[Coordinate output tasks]

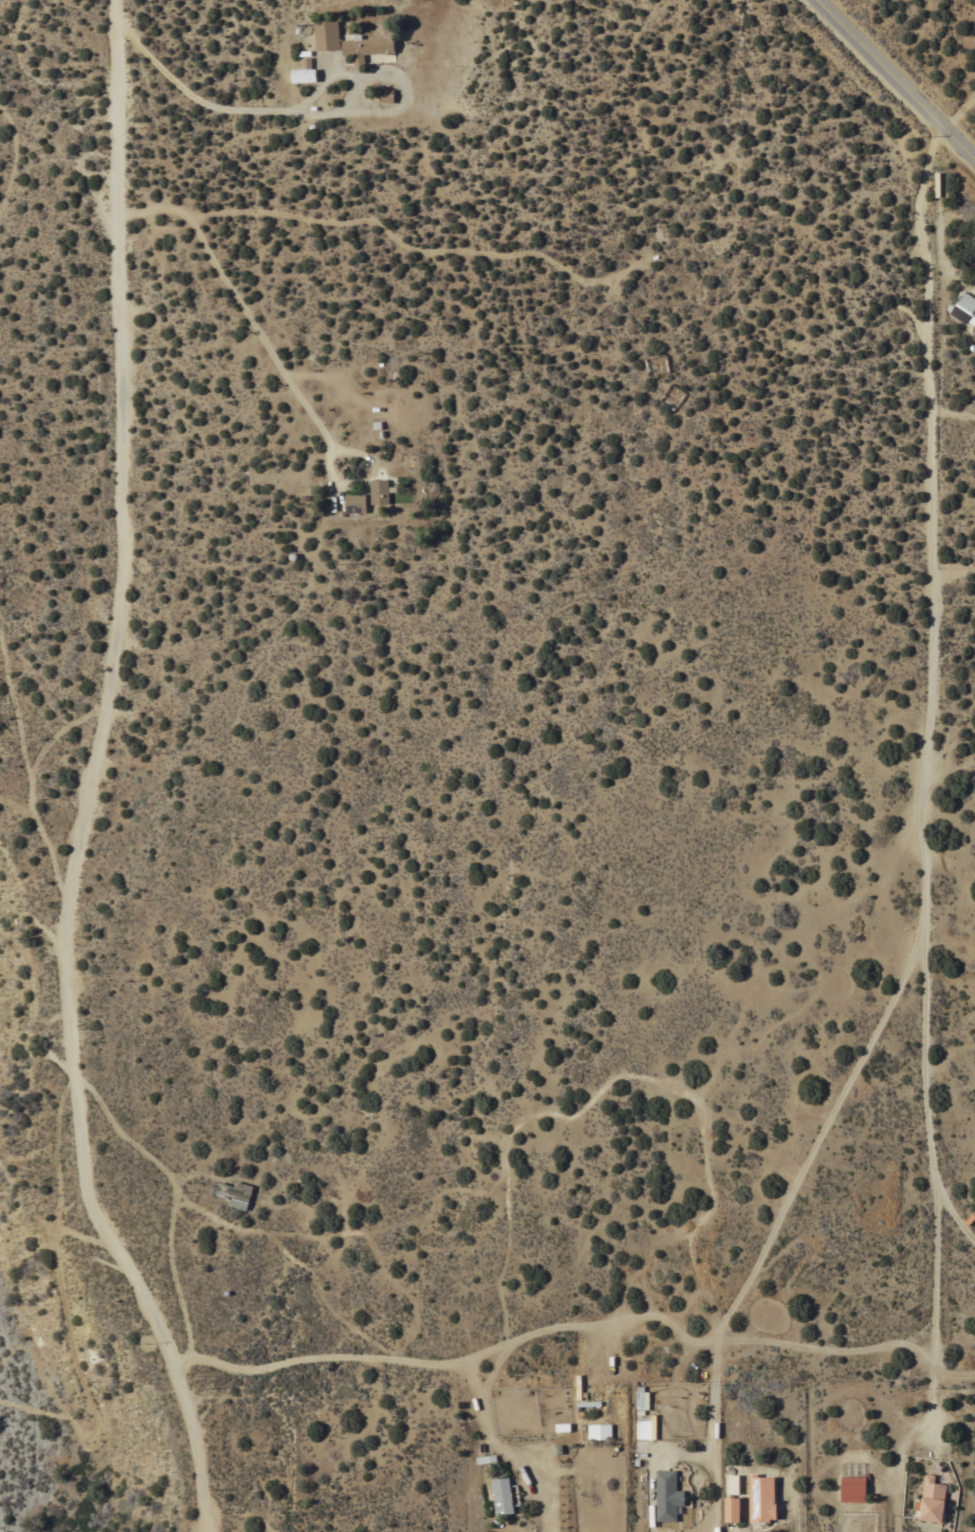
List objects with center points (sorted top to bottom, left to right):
building: (327, 35)
building: (367, 47)
building: (304, 72)
road: (896, 78)
road: (359, 85)
building: (386, 95)
road: (193, 96)
road: (959, 109)
road: (16, 158)
road: (411, 252)
road: (241, 301)
building: (963, 308)
building: (378, 491)
building: (355, 503)
road: (956, 567)
road: (62, 730)
road: (938, 762)
road: (29, 770)
road: (95, 778)
road: (826, 1129)
building: (235, 1193)
road: (170, 1202)
road: (956, 1206)
road: (554, 1328)
building: (638, 1401)
building: (587, 1403)
building: (645, 1430)
building: (599, 1431)
road: (713, 1437)
road: (502, 1449)
building: (852, 1488)
building: (501, 1494)
building: (667, 1495)
building: (732, 1498)
building: (761, 1498)
building: (931, 1500)
building: (650, 1514)

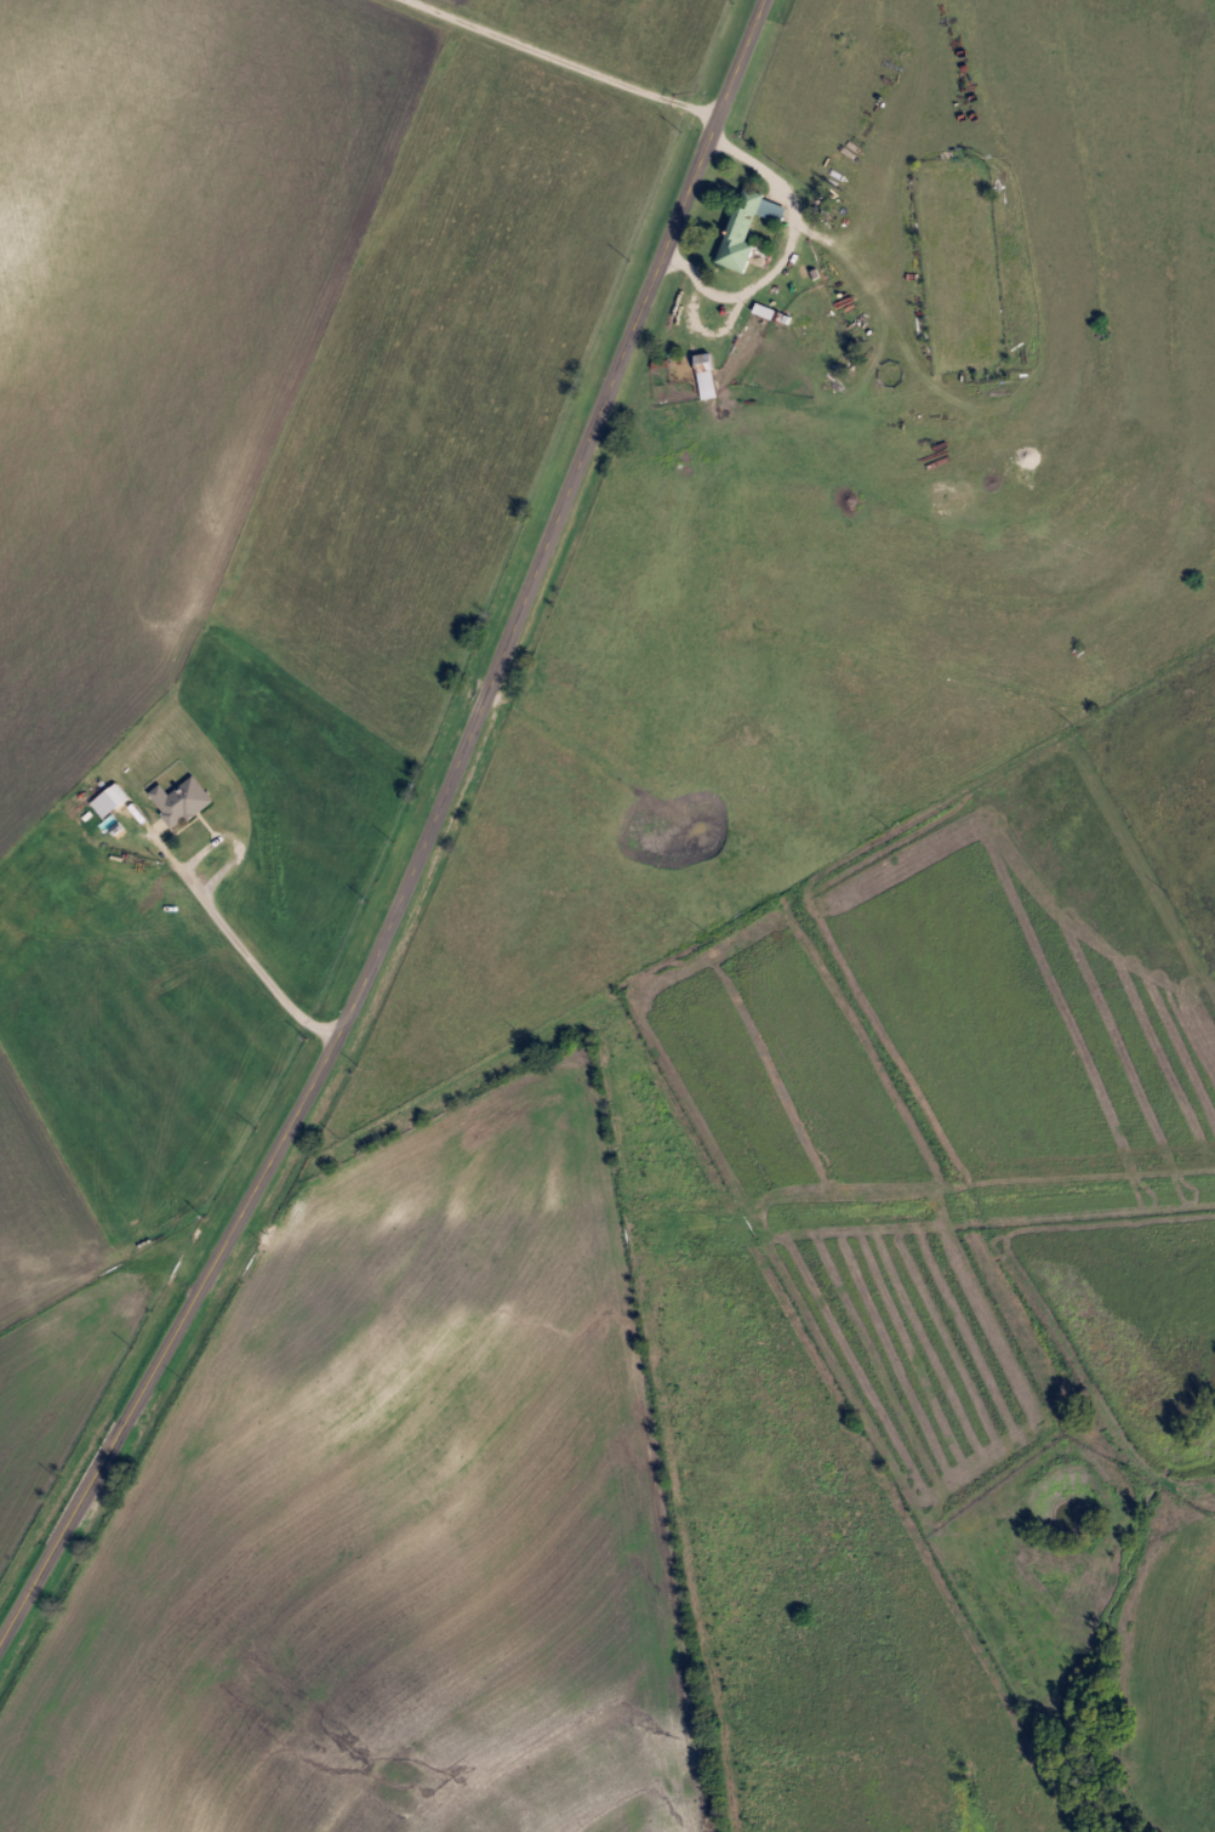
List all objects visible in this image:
road: (556, 62)
building: (739, 226)
road: (752, 279)
building: (698, 375)
building: (190, 799)
building: (118, 803)
road: (422, 836)
road: (243, 944)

→ **Your goal**: How many lines in the records above hold the string "objects"? Only the number is wanted.

→ **Exercise solution**: 2